* _Task objective_: In the entries that follow, how many lines hold the string "diode"? Give only that number.

[Modification records]
((

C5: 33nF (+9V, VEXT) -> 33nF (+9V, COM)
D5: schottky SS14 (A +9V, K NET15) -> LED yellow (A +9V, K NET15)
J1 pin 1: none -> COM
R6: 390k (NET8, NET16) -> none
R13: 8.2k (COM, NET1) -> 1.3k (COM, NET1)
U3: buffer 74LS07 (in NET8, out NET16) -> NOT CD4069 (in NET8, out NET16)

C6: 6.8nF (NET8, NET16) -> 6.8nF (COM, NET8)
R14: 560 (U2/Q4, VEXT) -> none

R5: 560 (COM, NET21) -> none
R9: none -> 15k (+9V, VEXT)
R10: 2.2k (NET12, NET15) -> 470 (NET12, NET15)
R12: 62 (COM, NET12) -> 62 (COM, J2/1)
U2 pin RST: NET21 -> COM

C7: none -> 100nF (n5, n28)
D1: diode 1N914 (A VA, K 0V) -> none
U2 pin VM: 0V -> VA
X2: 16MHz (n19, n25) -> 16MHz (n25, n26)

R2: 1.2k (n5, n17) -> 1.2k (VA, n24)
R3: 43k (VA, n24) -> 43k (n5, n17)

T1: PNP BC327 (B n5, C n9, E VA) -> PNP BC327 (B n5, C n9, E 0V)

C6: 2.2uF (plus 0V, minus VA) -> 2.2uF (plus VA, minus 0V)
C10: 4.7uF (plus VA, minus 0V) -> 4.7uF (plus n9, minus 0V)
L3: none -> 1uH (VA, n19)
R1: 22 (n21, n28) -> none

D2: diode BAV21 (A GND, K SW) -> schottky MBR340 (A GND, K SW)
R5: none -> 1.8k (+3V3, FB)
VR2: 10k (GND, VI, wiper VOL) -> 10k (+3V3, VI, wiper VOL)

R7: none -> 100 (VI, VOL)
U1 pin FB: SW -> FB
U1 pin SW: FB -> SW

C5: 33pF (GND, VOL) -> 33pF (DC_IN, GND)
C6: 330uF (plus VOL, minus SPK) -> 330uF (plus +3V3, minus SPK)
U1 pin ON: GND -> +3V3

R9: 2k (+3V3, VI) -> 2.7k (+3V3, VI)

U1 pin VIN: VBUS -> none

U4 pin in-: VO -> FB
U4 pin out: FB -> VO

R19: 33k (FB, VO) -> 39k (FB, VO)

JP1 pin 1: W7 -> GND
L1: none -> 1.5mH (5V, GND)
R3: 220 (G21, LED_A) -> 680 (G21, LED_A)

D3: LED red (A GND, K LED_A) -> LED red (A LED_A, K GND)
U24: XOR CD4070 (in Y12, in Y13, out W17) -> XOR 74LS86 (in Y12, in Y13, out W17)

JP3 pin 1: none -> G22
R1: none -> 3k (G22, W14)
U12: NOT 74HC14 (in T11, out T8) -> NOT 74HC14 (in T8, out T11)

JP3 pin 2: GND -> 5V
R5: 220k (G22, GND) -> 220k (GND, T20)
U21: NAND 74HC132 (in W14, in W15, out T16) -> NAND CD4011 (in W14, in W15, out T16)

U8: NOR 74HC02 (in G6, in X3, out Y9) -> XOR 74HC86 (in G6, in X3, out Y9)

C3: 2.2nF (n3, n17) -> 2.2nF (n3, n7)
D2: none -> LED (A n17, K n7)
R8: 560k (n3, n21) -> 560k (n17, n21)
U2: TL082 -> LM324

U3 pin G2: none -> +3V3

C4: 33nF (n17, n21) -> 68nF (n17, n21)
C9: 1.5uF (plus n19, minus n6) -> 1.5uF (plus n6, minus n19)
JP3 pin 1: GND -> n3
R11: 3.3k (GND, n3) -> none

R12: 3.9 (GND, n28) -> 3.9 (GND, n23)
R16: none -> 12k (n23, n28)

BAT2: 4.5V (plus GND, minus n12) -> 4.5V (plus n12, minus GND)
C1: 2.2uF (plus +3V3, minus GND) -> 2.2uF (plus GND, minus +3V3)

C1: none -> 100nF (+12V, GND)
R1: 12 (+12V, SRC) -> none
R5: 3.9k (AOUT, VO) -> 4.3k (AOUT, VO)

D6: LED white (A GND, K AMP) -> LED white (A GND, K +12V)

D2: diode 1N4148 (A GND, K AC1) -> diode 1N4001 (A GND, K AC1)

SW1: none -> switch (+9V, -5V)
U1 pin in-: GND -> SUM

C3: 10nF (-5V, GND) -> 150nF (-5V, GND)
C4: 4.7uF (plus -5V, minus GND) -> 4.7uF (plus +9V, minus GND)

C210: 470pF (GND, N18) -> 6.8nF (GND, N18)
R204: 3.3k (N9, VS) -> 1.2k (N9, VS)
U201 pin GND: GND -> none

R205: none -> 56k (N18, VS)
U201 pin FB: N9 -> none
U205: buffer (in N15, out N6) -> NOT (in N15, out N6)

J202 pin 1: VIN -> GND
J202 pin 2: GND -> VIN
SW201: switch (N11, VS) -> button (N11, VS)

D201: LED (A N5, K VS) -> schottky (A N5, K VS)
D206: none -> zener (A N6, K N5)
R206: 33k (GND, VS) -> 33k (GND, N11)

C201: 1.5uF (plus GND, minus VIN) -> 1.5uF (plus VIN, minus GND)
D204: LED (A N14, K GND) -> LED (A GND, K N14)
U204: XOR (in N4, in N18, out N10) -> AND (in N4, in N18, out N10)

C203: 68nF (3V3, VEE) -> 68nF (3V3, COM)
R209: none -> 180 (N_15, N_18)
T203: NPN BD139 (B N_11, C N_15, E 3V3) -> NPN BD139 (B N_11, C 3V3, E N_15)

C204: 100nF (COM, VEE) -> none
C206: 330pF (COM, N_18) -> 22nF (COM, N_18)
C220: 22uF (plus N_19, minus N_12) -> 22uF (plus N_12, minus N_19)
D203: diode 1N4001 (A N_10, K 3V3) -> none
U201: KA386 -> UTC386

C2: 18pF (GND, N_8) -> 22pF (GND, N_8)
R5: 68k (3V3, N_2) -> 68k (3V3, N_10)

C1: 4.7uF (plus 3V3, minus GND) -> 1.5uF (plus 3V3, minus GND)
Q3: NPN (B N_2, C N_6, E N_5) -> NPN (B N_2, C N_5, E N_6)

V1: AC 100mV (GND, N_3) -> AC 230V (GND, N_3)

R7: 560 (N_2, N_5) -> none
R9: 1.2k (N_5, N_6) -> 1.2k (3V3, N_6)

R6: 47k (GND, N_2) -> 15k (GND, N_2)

))

* _Reply_: 4